• _TASK TO COMPLETE_
Can you set out the lines as a Markdown table with the columns Row and Line? Begin at the line that contains "Is hardcover books at upper center in contact", stop after the line that contains "The width and height of the screenshot is (512, 384). Find", number each row, and skip the blank lines.

• _AVAILABLE RECORDS_
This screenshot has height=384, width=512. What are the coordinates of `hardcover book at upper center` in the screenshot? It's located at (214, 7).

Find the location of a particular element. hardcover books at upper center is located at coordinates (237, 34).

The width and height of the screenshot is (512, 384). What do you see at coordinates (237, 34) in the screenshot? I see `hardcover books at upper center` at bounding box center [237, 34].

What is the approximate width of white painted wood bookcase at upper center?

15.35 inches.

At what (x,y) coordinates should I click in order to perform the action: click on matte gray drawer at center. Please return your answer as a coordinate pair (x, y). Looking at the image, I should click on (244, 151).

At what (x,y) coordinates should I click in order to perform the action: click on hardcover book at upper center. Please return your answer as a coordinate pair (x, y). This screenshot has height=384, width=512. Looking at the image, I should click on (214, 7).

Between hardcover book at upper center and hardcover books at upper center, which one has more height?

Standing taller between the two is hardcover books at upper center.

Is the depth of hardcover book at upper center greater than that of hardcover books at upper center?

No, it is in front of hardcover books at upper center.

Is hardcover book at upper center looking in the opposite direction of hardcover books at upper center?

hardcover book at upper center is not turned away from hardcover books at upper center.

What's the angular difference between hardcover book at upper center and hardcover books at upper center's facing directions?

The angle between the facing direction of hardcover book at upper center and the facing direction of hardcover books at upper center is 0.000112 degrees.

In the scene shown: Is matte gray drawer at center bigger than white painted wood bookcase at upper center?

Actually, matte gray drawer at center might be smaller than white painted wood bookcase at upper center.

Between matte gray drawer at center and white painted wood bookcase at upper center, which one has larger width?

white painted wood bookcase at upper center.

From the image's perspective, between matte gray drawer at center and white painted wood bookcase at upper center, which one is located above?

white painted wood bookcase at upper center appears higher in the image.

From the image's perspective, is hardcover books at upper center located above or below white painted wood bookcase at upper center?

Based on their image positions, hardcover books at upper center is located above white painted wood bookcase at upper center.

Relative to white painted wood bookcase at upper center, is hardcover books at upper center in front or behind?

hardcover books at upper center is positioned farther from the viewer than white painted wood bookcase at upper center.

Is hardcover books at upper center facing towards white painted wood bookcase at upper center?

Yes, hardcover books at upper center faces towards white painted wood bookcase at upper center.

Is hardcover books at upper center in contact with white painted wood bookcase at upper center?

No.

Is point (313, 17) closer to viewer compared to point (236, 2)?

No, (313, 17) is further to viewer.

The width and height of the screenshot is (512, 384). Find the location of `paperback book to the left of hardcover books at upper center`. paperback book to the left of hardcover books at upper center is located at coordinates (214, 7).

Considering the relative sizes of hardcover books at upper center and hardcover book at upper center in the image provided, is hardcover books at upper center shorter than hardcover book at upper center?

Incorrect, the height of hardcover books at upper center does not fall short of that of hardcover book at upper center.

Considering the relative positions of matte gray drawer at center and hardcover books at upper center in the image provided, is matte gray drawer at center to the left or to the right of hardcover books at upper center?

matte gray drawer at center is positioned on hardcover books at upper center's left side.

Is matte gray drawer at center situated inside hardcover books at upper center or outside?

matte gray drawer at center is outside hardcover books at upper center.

• _RESULT FOR THIS TASK_
| Row | Line |
|---|---|
| 1 | Is hardcover books at upper center in contact with white painted wood bookcase at upper center? |
| 2 | No. |
| 3 | Is point (313, 17) closer to viewer compared to point (236, 2)? |
| 4 | No, (313, 17) is further to viewer. |
| 5 | The width and height of the screenshot is (512, 384). Find the location of `paperback book to the left of hardcover books at upper center`. paperback book to the left of hardcover books at upper center is located at coordinates (214, 7). |